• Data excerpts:
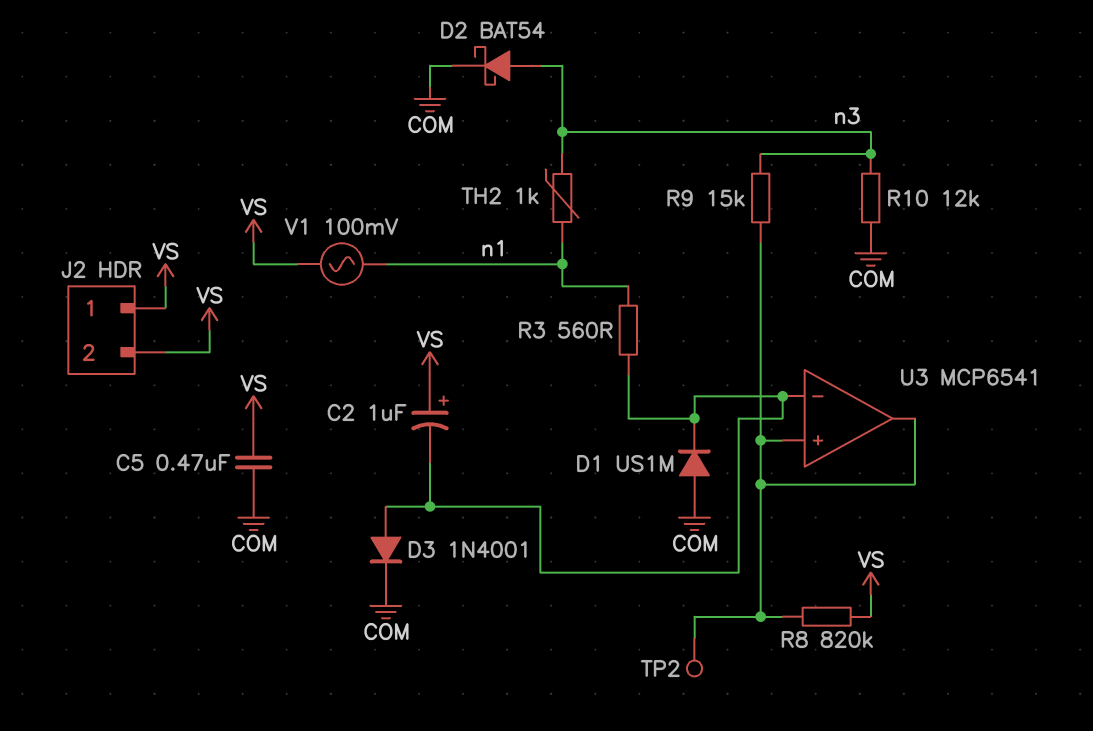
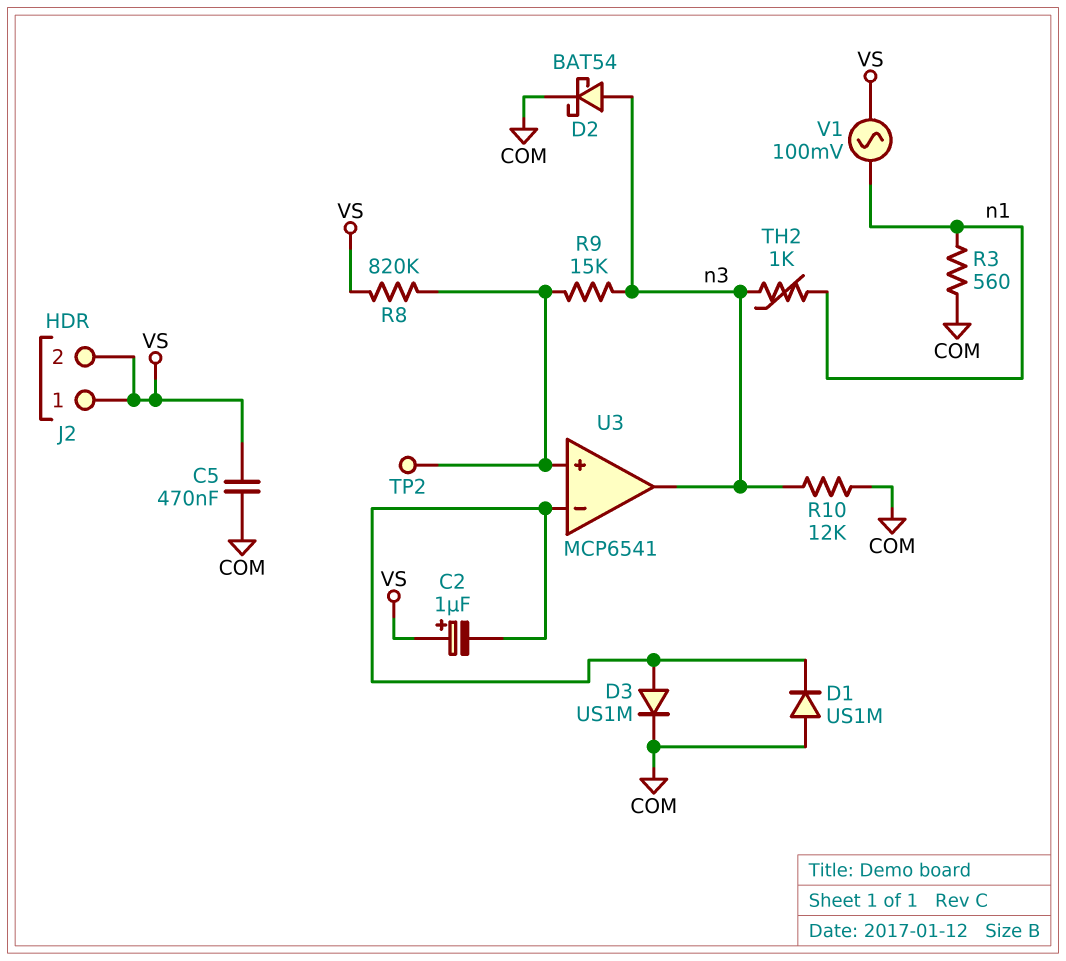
D3: diode 1N4001 (A U3/in-, K COM) -> diode US1M (A U3/in-, K COM)
R3: 560 (U3/in-, n1) -> 560 (COM, n1)
U3 pin out: U3/in+ -> n3

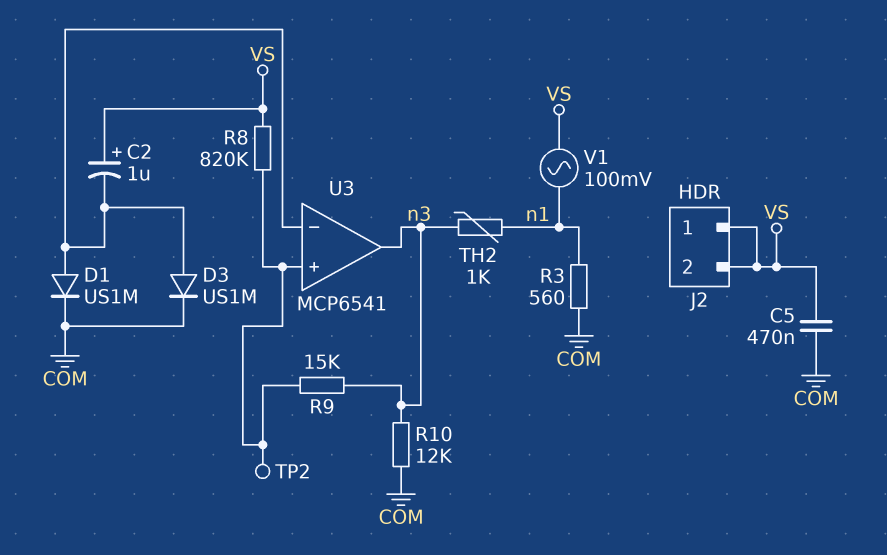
D1: diode US1M (A COM, K U3/in-) -> diode US1M (A U3/in-, K COM)
D2: schottky BAT54 (A n3, K COM) -> none

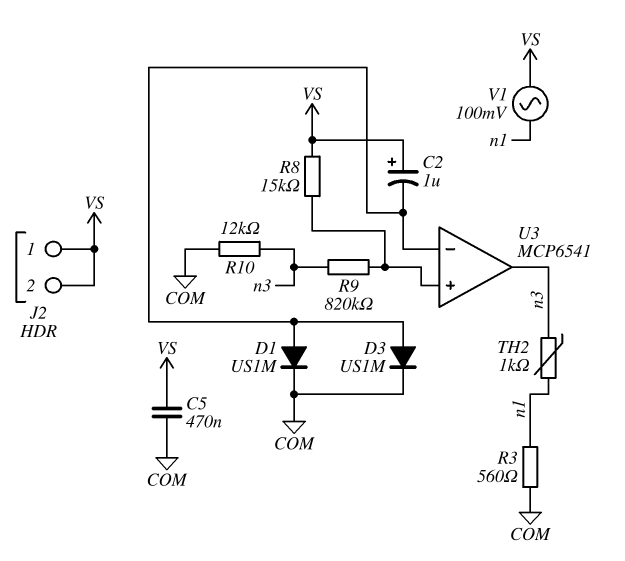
R8: 820k (U3/in+, VS) -> 15k (U3/in+, VS)
R9: 15k (U3/in+, n3) -> 820k (U3/in+, n3)
TP2: test point (U3/in+) -> none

• EXERCISE:
Say again, word for word, every line from the one with "U3 pin out: U3/in+ -> n3" through the last line of the data above, minus the pictures.

• WORKED SOLUTION:
U3 pin out: U3/in+ -> n3

D1: diode US1M (A COM, K U3/in-) -> diode US1M (A U3/in-, K COM)
D2: schottky BAT54 (A n3, K COM) -> none

R8: 820k (U3/in+, VS) -> 15k (U3/in+, VS)
R9: 15k (U3/in+, n3) -> 820k (U3/in+, n3)
TP2: test point (U3/in+) -> none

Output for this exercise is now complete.